ENTRIES SHOWN =>
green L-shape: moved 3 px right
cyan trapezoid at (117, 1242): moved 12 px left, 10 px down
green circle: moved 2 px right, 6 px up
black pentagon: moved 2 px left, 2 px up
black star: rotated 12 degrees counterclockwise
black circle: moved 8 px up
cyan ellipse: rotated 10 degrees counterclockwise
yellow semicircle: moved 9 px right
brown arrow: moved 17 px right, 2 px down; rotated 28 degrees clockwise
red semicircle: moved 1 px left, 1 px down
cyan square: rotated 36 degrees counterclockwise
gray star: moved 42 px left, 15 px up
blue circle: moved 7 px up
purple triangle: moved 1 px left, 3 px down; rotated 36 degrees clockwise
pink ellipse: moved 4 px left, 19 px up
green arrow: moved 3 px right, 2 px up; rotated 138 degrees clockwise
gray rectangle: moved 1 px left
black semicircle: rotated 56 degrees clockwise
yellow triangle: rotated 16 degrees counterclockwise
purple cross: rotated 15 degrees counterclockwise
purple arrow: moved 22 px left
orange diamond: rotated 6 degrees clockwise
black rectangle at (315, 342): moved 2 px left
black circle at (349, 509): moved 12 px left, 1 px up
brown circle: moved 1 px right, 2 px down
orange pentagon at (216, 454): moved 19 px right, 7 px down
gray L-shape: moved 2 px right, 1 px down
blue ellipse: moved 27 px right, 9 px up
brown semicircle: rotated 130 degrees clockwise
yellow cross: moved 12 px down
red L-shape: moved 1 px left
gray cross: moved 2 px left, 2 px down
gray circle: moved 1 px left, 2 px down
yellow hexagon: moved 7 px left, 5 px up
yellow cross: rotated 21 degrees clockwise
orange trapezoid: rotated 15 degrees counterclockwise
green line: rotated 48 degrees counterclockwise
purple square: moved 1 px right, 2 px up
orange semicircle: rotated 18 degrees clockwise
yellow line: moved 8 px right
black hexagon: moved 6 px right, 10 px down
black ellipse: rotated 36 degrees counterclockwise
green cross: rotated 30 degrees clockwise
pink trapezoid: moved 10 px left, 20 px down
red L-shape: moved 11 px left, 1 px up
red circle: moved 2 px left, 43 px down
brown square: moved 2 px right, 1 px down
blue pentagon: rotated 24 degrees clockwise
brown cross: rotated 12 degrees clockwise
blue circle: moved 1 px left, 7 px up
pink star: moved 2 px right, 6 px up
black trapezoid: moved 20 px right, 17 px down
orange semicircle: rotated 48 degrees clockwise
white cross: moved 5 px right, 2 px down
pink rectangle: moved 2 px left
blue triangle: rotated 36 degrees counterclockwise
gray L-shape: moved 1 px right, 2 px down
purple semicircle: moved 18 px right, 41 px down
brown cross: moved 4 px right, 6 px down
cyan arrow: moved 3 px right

TASK BRIEF => Beginning with the line containing "red L-shape: moved 1 px left" and ending with the line containing "brown square: moved 2 px right, 1 px down", extract those lines exactly from the listing above, and only those.

ANSWER =>
red L-shape: moved 1 px left
gray cross: moved 2 px left, 2 px down
gray circle: moved 1 px left, 2 px down
yellow hexagon: moved 7 px left, 5 px up
yellow cross: rotated 21 degrees clockwise
orange trapezoid: rotated 15 degrees counterclockwise
green line: rotated 48 degrees counterclockwise
purple square: moved 1 px right, 2 px up
orange semicircle: rotated 18 degrees clockwise
yellow line: moved 8 px right
black hexagon: moved 6 px right, 10 px down
black ellipse: rotated 36 degrees counterclockwise
green cross: rotated 30 degrees clockwise
pink trapezoid: moved 10 px left, 20 px down
red L-shape: moved 11 px left, 1 px up
red circle: moved 2 px left, 43 px down
brown square: moved 2 px right, 1 px down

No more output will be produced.